WHAT YOU WILL DO: Each line below that contains the word "RELAY" must be copied.

DATA EXCERPTS:
# # # # #
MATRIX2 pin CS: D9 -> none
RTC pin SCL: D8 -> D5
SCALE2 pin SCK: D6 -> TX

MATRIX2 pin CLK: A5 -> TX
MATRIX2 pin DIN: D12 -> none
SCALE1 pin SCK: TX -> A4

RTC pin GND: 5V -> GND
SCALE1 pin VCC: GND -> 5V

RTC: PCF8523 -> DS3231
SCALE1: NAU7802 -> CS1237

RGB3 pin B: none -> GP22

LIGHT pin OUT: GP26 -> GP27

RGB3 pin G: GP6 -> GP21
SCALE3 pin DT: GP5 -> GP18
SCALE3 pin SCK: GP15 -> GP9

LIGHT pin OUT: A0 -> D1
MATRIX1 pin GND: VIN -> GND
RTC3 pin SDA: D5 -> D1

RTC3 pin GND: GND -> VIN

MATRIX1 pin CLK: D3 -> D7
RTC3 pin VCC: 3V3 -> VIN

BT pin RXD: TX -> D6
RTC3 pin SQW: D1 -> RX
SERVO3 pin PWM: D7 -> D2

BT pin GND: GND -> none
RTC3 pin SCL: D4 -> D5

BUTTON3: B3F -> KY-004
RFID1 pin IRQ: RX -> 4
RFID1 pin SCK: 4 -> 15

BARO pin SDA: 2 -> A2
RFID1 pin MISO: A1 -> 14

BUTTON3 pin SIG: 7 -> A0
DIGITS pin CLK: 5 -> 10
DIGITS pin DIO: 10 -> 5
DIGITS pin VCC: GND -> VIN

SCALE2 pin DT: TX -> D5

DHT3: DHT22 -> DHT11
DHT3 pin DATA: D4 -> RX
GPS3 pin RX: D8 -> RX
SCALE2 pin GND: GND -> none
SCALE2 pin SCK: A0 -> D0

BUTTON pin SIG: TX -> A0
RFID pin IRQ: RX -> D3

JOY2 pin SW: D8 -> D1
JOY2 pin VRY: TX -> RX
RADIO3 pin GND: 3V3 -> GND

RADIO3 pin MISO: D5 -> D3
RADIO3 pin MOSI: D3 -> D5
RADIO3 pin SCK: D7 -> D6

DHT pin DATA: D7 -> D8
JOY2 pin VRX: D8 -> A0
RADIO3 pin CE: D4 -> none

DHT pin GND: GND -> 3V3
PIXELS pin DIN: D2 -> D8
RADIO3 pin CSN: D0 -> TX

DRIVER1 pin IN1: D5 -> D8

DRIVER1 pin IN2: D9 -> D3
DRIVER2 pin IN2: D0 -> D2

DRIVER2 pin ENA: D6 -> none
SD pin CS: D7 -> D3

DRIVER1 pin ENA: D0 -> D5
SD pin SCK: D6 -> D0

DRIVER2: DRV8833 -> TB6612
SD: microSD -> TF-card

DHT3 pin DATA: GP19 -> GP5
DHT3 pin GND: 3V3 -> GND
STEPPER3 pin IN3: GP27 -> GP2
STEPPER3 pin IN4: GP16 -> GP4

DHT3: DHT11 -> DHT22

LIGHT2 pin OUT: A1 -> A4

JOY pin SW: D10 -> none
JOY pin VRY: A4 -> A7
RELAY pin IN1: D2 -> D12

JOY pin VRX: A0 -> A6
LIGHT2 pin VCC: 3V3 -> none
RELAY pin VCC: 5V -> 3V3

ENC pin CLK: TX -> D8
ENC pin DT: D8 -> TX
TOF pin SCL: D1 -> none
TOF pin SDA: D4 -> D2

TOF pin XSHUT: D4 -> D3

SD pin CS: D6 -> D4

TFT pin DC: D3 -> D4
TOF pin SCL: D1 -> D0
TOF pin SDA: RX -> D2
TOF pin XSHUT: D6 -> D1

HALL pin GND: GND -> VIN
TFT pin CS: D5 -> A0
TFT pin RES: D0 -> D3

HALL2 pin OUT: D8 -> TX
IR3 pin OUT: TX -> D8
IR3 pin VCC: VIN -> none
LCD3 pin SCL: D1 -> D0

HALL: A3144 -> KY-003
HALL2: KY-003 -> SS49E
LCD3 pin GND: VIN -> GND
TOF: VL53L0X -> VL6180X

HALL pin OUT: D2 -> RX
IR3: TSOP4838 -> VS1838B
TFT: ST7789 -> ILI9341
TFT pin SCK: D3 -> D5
# # # # #
TASK RESULT:
RELAY pin IN1: D2 -> D12
RELAY pin VCC: 5V -> 3V3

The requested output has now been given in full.